━━━ Data ━━━
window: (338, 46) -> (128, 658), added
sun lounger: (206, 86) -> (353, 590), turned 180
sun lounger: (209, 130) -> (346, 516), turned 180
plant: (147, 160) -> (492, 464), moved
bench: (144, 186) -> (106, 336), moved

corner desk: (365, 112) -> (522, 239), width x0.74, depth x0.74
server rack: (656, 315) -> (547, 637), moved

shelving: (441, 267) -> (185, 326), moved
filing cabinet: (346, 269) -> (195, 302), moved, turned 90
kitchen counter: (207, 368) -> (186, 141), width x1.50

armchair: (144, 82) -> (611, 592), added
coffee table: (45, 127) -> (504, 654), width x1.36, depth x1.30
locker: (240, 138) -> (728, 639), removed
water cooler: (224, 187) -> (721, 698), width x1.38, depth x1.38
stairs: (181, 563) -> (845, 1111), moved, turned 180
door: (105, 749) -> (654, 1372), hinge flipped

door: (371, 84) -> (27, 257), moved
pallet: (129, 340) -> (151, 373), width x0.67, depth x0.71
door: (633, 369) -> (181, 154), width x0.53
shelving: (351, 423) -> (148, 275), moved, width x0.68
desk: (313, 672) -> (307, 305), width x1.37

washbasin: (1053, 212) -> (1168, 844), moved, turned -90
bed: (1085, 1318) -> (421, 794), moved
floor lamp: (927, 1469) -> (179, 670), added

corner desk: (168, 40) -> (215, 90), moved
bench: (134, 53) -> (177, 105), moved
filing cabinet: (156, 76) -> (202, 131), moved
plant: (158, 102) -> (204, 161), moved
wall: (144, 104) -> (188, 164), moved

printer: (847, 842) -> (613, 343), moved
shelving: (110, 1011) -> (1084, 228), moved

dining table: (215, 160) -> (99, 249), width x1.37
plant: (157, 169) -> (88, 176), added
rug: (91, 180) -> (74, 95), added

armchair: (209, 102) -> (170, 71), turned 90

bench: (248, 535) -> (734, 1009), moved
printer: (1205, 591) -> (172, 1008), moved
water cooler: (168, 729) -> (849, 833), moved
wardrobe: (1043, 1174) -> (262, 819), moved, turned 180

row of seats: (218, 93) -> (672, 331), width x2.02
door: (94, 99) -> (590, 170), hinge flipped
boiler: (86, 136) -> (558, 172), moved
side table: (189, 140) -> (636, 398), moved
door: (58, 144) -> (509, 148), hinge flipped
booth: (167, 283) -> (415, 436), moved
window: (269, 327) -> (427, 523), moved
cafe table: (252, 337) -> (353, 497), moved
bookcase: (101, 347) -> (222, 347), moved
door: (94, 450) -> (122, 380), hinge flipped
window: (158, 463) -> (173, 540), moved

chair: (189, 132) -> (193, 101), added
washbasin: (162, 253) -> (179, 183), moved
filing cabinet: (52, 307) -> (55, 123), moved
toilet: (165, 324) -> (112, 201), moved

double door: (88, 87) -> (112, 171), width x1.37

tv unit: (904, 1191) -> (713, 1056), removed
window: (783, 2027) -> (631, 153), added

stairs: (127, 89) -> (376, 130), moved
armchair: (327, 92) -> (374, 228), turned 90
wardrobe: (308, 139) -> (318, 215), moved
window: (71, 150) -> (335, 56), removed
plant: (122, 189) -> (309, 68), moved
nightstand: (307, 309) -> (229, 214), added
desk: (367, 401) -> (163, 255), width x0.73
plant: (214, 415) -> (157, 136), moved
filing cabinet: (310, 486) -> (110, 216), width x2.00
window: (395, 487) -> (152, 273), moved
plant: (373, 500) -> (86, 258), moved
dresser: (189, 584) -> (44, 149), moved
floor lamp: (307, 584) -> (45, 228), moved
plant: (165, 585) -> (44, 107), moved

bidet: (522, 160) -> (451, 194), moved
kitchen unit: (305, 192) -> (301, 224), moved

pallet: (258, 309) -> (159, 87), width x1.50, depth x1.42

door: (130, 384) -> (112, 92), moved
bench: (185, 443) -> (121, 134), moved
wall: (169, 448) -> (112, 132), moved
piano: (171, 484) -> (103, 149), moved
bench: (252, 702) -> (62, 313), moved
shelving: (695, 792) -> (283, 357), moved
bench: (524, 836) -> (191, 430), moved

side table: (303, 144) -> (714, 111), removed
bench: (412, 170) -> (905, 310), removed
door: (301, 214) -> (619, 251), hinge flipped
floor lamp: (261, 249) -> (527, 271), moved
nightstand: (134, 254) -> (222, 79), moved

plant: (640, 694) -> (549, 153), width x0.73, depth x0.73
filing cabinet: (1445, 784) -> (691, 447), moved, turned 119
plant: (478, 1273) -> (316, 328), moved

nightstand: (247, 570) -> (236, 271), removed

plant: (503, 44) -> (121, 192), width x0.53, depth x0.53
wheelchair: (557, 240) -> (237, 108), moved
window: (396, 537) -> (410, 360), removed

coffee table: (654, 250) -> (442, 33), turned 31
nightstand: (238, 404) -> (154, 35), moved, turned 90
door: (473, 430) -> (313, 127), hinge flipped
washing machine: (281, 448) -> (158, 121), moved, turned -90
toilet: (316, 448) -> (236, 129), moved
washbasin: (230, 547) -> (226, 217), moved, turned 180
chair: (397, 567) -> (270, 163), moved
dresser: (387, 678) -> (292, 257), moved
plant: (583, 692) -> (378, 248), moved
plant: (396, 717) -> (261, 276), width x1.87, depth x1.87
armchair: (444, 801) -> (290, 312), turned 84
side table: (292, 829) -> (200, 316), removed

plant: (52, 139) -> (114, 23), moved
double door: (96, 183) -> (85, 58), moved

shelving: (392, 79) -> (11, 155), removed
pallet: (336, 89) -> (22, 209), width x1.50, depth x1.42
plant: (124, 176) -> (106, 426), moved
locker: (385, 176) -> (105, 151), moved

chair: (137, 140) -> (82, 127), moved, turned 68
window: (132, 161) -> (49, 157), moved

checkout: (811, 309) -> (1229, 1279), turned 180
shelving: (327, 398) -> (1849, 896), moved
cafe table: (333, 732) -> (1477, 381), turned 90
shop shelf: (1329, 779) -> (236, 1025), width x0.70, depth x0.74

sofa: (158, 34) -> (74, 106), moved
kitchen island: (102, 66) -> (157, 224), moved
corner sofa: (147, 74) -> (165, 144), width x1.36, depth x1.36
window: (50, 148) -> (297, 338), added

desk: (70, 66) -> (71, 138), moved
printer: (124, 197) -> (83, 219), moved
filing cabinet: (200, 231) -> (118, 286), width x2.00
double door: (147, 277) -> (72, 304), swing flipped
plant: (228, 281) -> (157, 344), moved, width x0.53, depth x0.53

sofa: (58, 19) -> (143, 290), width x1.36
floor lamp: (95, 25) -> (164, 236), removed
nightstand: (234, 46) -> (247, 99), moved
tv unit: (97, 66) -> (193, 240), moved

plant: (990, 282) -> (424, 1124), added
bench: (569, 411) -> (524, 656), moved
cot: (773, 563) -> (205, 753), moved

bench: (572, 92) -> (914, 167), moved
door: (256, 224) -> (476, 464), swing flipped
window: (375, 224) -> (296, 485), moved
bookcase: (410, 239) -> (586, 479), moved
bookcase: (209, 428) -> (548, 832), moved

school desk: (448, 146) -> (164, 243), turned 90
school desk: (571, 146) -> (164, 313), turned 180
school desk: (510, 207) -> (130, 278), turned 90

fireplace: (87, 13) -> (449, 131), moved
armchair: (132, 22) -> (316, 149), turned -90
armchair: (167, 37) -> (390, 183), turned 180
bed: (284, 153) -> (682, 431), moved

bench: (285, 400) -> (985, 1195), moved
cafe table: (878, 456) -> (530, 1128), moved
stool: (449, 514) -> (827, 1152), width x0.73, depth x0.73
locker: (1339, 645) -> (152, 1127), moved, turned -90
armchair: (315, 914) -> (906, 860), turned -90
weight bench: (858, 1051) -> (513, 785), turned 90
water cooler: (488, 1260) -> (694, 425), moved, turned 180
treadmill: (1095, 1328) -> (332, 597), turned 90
━━━
== What to work on ==
Scan the entries above and copy each line where "bookcase" occurs.

== Problem solution ==
bookcase: (101, 347) -> (222, 347), moved
bookcase: (410, 239) -> (586, 479), moved
bookcase: (209, 428) -> (548, 832), moved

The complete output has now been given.